Aim of the exercise:
A stretch of the entries below is to be set down exactly, running from the line with "RFID3 pin IRQ: RX -> D7" through the line with "MATRIX3 pin CS: D3 -> D0", both included, and no other line.

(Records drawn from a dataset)
*** Block opens ***

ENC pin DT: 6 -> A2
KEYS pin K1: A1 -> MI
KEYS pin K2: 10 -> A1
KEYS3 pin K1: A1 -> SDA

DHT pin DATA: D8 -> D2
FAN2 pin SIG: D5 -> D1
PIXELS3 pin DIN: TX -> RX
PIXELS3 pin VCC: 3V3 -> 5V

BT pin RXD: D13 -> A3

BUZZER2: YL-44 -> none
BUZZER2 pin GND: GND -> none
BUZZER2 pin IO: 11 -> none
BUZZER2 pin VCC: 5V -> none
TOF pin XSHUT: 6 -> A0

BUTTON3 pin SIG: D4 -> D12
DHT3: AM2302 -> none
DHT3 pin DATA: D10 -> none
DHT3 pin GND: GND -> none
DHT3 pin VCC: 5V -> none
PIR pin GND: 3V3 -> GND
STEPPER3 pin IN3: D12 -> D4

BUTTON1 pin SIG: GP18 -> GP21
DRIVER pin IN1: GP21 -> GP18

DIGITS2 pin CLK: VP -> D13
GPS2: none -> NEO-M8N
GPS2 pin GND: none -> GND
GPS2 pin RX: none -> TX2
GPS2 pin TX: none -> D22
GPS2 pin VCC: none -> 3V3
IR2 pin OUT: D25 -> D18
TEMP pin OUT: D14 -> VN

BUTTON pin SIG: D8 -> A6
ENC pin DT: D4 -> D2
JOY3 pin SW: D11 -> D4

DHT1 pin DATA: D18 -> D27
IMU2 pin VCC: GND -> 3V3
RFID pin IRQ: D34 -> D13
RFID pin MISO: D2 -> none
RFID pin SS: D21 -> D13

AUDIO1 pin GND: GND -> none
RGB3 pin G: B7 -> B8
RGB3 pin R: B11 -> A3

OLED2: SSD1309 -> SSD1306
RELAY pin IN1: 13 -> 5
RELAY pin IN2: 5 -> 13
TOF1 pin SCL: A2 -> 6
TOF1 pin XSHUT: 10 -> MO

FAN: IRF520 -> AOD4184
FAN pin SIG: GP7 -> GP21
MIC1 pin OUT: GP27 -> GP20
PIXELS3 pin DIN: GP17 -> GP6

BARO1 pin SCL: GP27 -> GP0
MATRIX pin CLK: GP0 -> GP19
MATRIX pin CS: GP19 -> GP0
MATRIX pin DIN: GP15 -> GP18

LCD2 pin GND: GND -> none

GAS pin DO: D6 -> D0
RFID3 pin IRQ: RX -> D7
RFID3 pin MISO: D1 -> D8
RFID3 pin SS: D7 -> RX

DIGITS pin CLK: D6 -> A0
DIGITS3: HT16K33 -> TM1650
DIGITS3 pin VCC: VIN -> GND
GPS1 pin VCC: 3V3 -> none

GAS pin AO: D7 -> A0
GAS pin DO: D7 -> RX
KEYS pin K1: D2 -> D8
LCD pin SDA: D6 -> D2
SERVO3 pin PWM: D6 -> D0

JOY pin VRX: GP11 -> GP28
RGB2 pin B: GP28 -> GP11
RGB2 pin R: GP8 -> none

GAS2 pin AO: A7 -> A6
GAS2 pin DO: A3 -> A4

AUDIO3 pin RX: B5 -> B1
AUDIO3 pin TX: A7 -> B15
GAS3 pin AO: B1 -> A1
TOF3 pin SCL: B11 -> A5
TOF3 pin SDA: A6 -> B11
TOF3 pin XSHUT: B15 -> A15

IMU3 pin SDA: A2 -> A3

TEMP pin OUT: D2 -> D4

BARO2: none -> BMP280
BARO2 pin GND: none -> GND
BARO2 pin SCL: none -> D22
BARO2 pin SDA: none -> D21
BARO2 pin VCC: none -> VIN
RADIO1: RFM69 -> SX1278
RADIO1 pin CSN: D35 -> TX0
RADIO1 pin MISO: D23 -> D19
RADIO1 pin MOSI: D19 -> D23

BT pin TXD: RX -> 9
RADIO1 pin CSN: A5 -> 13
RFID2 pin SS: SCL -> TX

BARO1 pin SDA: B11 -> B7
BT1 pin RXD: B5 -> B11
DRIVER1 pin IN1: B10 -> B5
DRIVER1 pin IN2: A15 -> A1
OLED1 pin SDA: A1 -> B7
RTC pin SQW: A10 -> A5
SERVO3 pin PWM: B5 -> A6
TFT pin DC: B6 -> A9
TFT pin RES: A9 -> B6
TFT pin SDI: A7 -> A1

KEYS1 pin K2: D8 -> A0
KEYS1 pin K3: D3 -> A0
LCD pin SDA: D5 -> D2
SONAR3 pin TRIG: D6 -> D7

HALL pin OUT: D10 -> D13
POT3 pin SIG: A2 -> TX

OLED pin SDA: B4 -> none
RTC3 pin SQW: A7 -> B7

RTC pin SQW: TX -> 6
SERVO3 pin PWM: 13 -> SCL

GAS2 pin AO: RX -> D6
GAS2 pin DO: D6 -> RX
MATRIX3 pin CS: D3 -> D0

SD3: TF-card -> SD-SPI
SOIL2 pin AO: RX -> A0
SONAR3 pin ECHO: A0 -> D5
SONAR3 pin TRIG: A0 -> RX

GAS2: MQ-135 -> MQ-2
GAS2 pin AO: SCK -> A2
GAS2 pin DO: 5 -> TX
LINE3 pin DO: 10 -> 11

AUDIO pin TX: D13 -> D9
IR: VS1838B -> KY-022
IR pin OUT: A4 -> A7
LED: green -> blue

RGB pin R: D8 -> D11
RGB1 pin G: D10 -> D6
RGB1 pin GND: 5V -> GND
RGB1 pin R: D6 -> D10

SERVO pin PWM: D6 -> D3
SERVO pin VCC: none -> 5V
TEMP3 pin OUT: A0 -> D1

*** Block closes ***

Result for this task:
RFID3 pin IRQ: RX -> D7
RFID3 pin MISO: D1 -> D8
RFID3 pin SS: D7 -> RX

DIGITS pin CLK: D6 -> A0
DIGITS3: HT16K33 -> TM1650
DIGITS3 pin VCC: VIN -> GND
GPS1 pin VCC: 3V3 -> none

GAS pin AO: D7 -> A0
GAS pin DO: D7 -> RX
KEYS pin K1: D2 -> D8
LCD pin SDA: D6 -> D2
SERVO3 pin PWM: D6 -> D0

JOY pin VRX: GP11 -> GP28
RGB2 pin B: GP28 -> GP11
RGB2 pin R: GP8 -> none

GAS2 pin AO: A7 -> A6
GAS2 pin DO: A3 -> A4

AUDIO3 pin RX: B5 -> B1
AUDIO3 pin TX: A7 -> B15
GAS3 pin AO: B1 -> A1
TOF3 pin SCL: B11 -> A5
TOF3 pin SDA: A6 -> B11
TOF3 pin XSHUT: B15 -> A15

IMU3 pin SDA: A2 -> A3

TEMP pin OUT: D2 -> D4

BARO2: none -> BMP280
BARO2 pin GND: none -> GND
BARO2 pin SCL: none -> D22
BARO2 pin SDA: none -> D21
BARO2 pin VCC: none -> VIN
RADIO1: RFM69 -> SX1278
RADIO1 pin CSN: D35 -> TX0
RADIO1 pin MISO: D23 -> D19
RADIO1 pin MOSI: D19 -> D23

BT pin TXD: RX -> 9
RADIO1 pin CSN: A5 -> 13
RFID2 pin SS: SCL -> TX

BARO1 pin SDA: B11 -> B7
BT1 pin RXD: B5 -> B11
DRIVER1 pin IN1: B10 -> B5
DRIVER1 pin IN2: A15 -> A1
OLED1 pin SDA: A1 -> B7
RTC pin SQW: A10 -> A5
SERVO3 pin PWM: B5 -> A6
TFT pin DC: B6 -> A9
TFT pin RES: A9 -> B6
TFT pin SDI: A7 -> A1

KEYS1 pin K2: D8 -> A0
KEYS1 pin K3: D3 -> A0
LCD pin SDA: D5 -> D2
SONAR3 pin TRIG: D6 -> D7

HALL pin OUT: D10 -> D13
POT3 pin SIG: A2 -> TX

OLED pin SDA: B4 -> none
RTC3 pin SQW: A7 -> B7

RTC pin SQW: TX -> 6
SERVO3 pin PWM: 13 -> SCL

GAS2 pin AO: RX -> D6
GAS2 pin DO: D6 -> RX
MATRIX3 pin CS: D3 -> D0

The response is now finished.